■ **What you have to do**
Give the number of lines in the data that contain the word "none"; no other text is needed.

Data to use section start

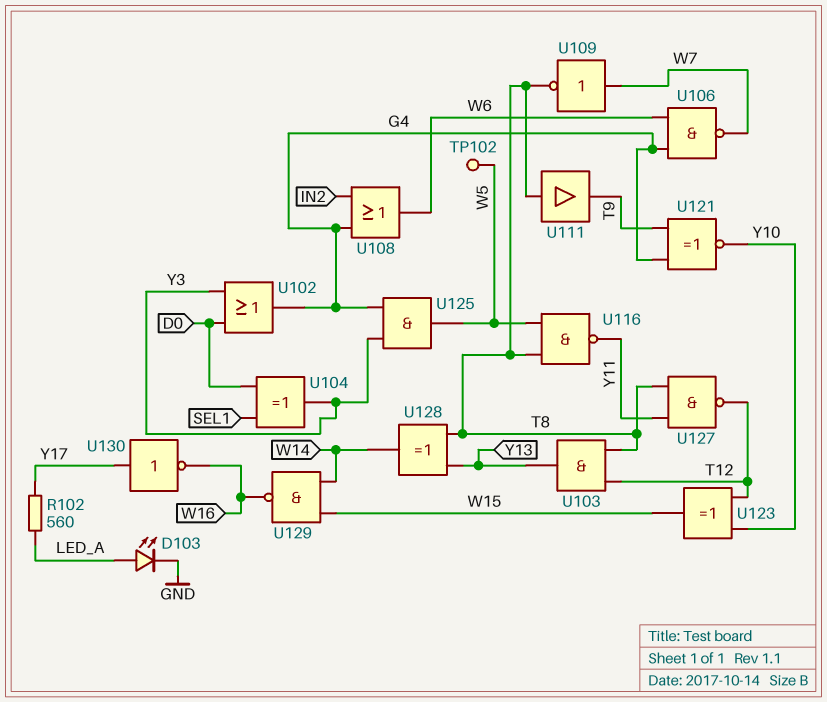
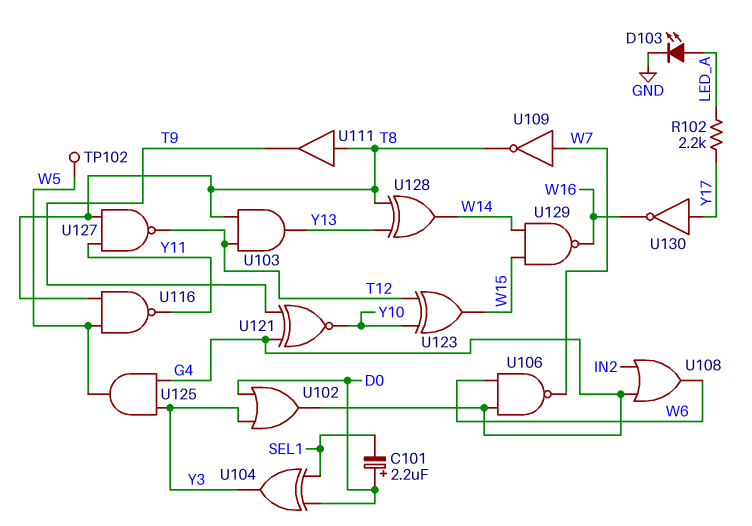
C101: none -> 2.2uF (plus D0, minus SEL1)
R102: 560 (LED_A, Y17) -> 2.2k (LED_A, Y17)

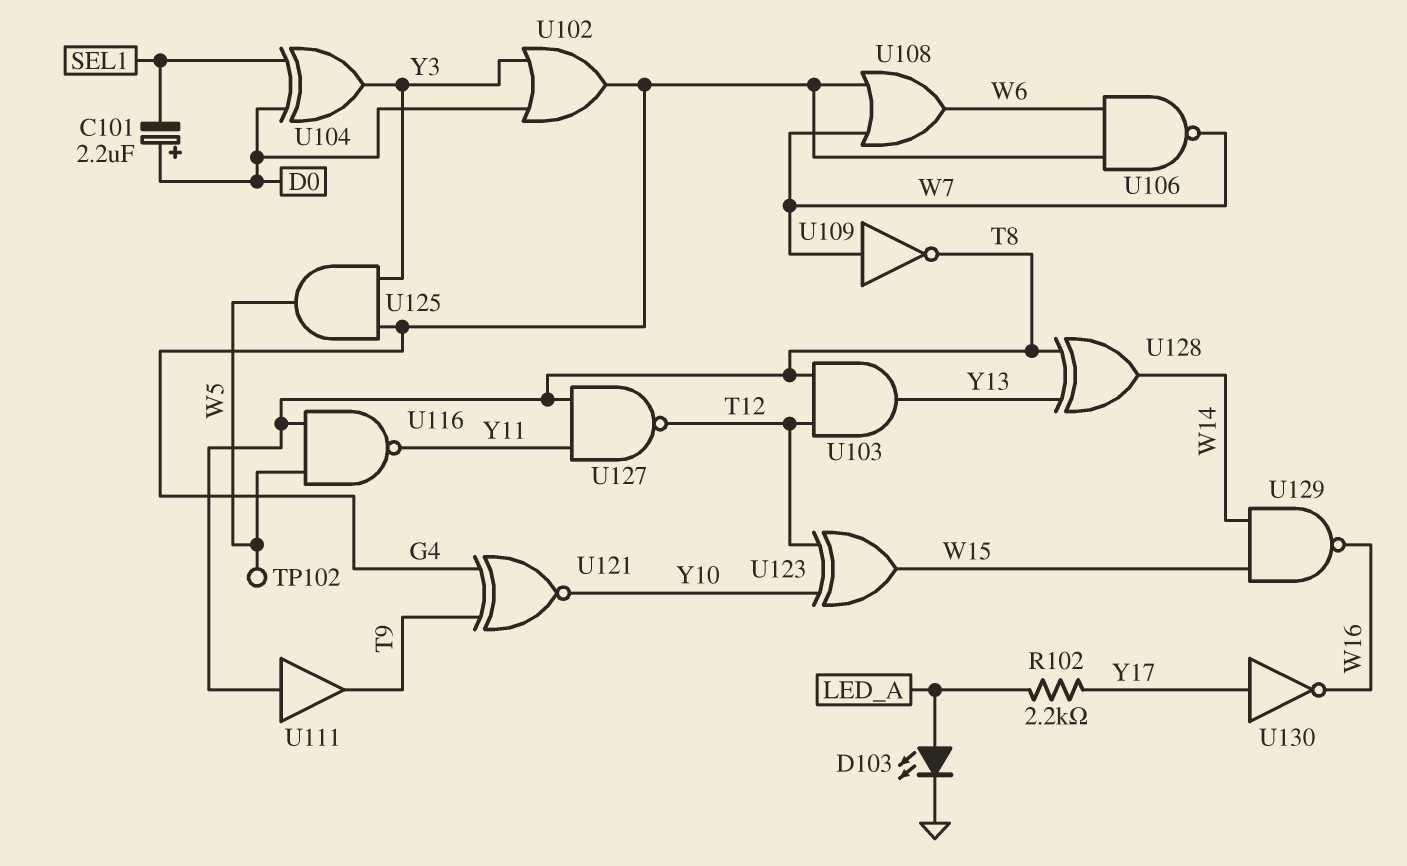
U108: OR (in G4, in IN2, out W6) -> OR (in G4, in W7, out W6)

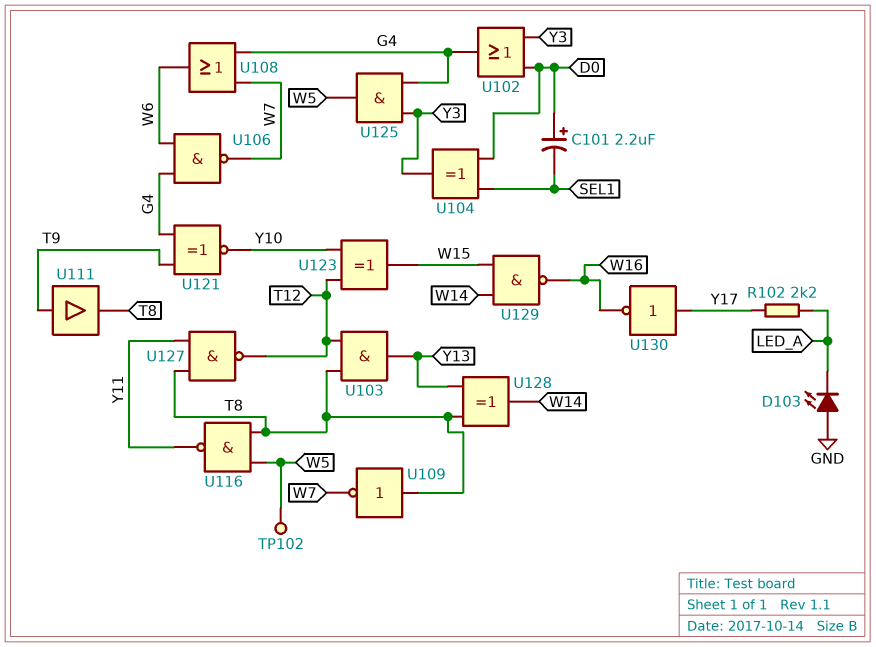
D103: LED (A LED_A, K GND) -> LED (A GND, K LED_A)
U109: NOT (in W7, out T8) -> NOT (in T8, out W7)
U111: buffer (in T8, out T9) -> buffer (in T9, out T8)

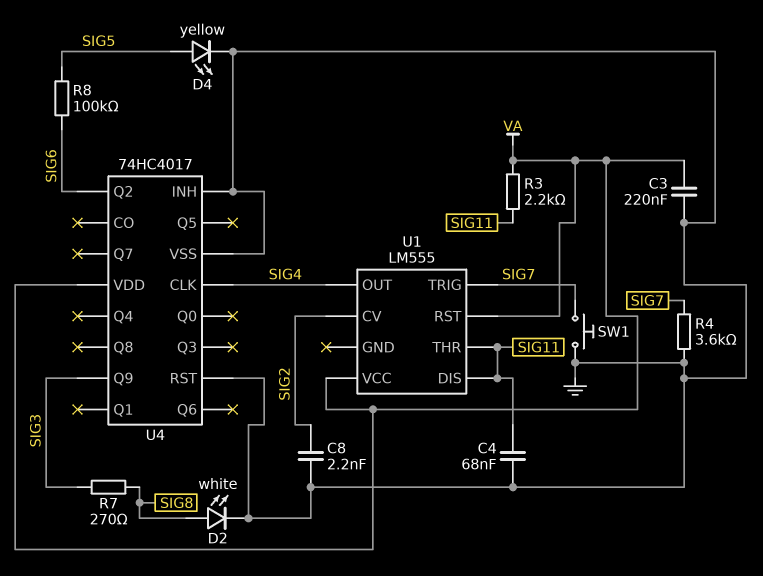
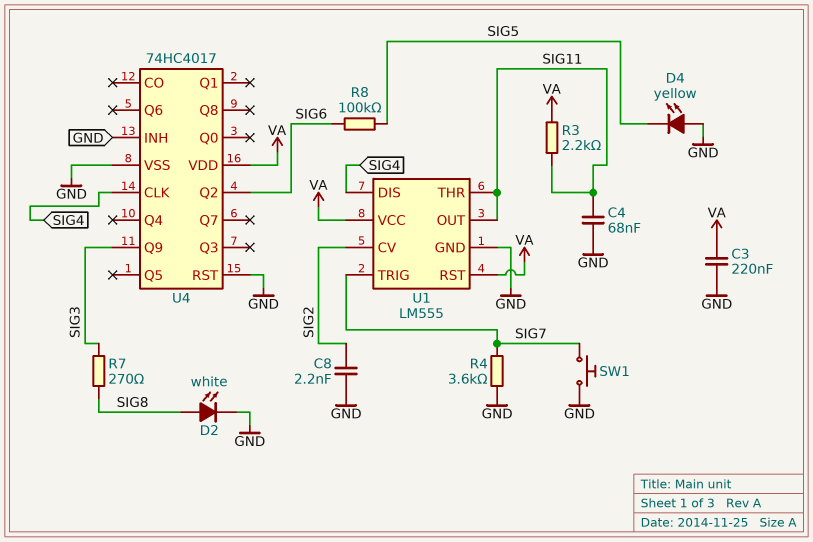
D4: LED yellow (A SIG5, K GND) -> LED yellow (A GND, K SIG5)
U1 pin DIS: SIG11 -> SIG4
U1 pin GND: none -> GND
U1 pin OUT: SIG4 -> SIG11

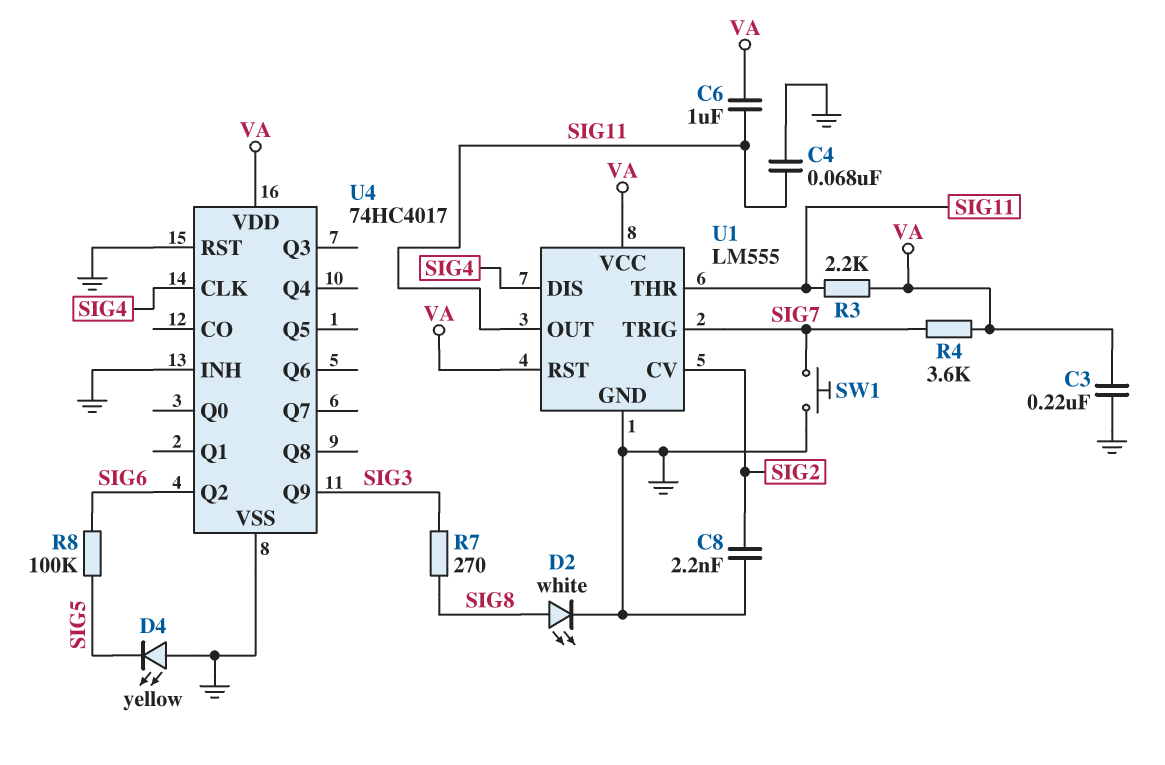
C6: none -> 1uF (SIG11, VA)
R4: 3.6k (GND, SIG7) -> 3.6k (SIG7, VA)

Data to use section end

■ **Your solution**
3